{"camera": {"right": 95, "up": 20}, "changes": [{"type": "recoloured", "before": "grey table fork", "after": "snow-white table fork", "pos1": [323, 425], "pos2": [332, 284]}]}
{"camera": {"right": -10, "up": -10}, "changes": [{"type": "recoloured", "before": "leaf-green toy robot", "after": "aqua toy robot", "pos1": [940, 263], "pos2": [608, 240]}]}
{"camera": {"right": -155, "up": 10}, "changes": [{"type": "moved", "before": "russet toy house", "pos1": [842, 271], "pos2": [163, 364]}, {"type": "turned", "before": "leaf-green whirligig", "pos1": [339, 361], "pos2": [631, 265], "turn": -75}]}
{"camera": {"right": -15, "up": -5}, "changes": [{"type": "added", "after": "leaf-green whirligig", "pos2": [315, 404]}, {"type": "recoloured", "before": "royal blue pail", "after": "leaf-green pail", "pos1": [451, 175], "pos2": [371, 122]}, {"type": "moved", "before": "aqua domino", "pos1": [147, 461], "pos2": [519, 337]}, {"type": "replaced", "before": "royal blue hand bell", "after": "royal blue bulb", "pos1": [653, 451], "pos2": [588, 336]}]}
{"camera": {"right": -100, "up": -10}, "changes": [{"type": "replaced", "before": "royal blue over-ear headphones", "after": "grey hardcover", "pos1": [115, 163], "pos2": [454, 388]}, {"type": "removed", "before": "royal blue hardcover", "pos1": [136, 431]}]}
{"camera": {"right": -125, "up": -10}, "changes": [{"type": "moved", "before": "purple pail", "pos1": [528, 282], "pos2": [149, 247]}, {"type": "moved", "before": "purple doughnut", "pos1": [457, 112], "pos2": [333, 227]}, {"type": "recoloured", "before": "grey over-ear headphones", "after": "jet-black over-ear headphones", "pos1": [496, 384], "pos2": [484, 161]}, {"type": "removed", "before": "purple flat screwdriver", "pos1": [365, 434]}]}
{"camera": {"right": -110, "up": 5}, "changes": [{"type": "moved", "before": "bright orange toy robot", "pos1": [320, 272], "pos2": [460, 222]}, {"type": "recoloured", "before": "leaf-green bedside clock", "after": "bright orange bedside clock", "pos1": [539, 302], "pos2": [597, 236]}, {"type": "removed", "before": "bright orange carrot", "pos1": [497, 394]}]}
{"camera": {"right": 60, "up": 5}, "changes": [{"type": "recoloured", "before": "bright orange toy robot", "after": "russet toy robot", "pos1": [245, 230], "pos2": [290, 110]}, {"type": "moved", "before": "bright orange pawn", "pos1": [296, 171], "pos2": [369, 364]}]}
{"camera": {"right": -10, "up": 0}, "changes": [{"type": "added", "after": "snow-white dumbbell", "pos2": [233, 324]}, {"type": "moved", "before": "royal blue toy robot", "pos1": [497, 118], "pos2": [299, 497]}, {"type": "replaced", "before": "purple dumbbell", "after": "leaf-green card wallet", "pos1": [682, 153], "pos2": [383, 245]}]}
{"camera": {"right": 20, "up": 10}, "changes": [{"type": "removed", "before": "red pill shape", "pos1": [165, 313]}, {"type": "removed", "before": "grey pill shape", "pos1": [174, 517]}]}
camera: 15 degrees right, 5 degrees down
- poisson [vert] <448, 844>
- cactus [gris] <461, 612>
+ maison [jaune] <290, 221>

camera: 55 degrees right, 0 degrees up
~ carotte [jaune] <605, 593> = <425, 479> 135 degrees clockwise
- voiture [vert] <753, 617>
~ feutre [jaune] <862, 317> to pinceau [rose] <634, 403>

= = = =

**About this exercise**
Transcribe the whole listing with every word preserved.

**Result for this task**
{"camera": {"right": 95, "up": 20}, "changes": [{"type": "recoloured", "before": "grey table fork", "after": "snow-white table fork", "pos1": [323, 425], "pos2": [332, 284]}]}
{"camera": {"right": -10, "up": -10}, "changes": [{"type": "recoloured", "before": "leaf-green toy robot", "after": "aqua toy robot", "pos1": [940, 263], "pos2": [608, 240]}]}
{"camera": {"right": -155, "up": 10}, "changes": [{"type": "moved", "before": "russet toy house", "pos1": [842, 271], "pos2": [163, 364]}, {"type": "turned", "before": "leaf-green whirligig", "pos1": [339, 361], "pos2": [631, 265], "turn": -75}]}
{"camera": {"right": -15, "up": -5}, "changes": [{"type": "added", "after": "leaf-green whirligig", "pos2": [315, 404]}, {"type": "recoloured", "before": "royal blue pail", "after": "leaf-green pail", "pos1": [451, 175], "pos2": [371, 122]}, {"type": "moved", "before": "aqua domino", "pos1": [147, 461], "pos2": [519, 337]}, {"type": "replaced", "before": "royal blue hand bell", "after": "royal blue bulb", "pos1": [653, 451], "pos2": [588, 336]}]}
{"camera": {"right": -100, "up": -10}, "changes": [{"type": "replaced", "before": "royal blue over-ear headphones", "after": "grey hardcover", "pos1": [115, 163], "pos2": [454, 388]}, {"type": "removed", "before": "royal blue hardcover", "pos1": [136, 431]}]}
{"camera": {"right": -125, "up": -10}, "changes": [{"type": "moved", "before": "purple pail", "pos1": [528, 282], "pos2": [149, 247]}, {"type": "moved", "before": "purple doughnut", "pos1": [457, 112], "pos2": [333, 227]}, {"type": "recoloured", "before": "grey over-ear headphones", "after": "jet-black over-ear headphones", "pos1": [496, 384], "pos2": [484, 161]}, {"type": "removed", "before": "purple flat screwdriver", "pos1": [365, 434]}]}
{"camera": {"right": -110, "up": 5}, "changes": [{"type": "moved", "before": "bright orange toy robot", "pos1": [320, 272], "pos2": [460, 222]}, {"type": "recoloured", "before": "leaf-green bedside clock", "after": "bright orange bedside clock", "pos1": [539, 302], "pos2": [597, 236]}, {"type": "removed", "before": "bright orange carrot", "pos1": [497, 394]}]}
{"camera": {"right": 60, "up": 5}, "changes": [{"type": "recoloured", "before": "bright orange toy robot", "after": "russet toy robot", "pos1": [245, 230], "pos2": [290, 110]}, {"type": "moved", "before": "bright orange pawn", "pos1": [296, 171], "pos2": [369, 364]}]}
{"camera": {"right": -10, "up": 0}, "changes": [{"type": "added", "after": "snow-white dumbbell", "pos2": [233, 324]}, {"type": "moved", "before": "royal blue toy robot", "pos1": [497, 118], "pos2": [299, 497]}, {"type": "replaced", "before": "purple dumbbell", "after": "leaf-green card wallet", "pos1": [682, 153], "pos2": [383, 245]}]}
{"camera": {"right": 20, "up": 10}, "changes": [{"type": "removed", "before": "red pill shape", "pos1": [165, 313]}, {"type": "removed", "before": "grey pill shape", "pos1": [174, 517]}]}
camera: 15 degrees right, 5 degrees down
- poisson [vert] <448, 844>
- cactus [gris] <461, 612>
+ maison [jaune] <290, 221>

camera: 55 degrees right, 0 degrees up
~ carotte [jaune] <605, 593> = <425, 479> 135 degrees clockwise
- voiture [vert] <753, 617>
~ feutre [jaune] <862, 317> to pinceau [rose] <634, 403>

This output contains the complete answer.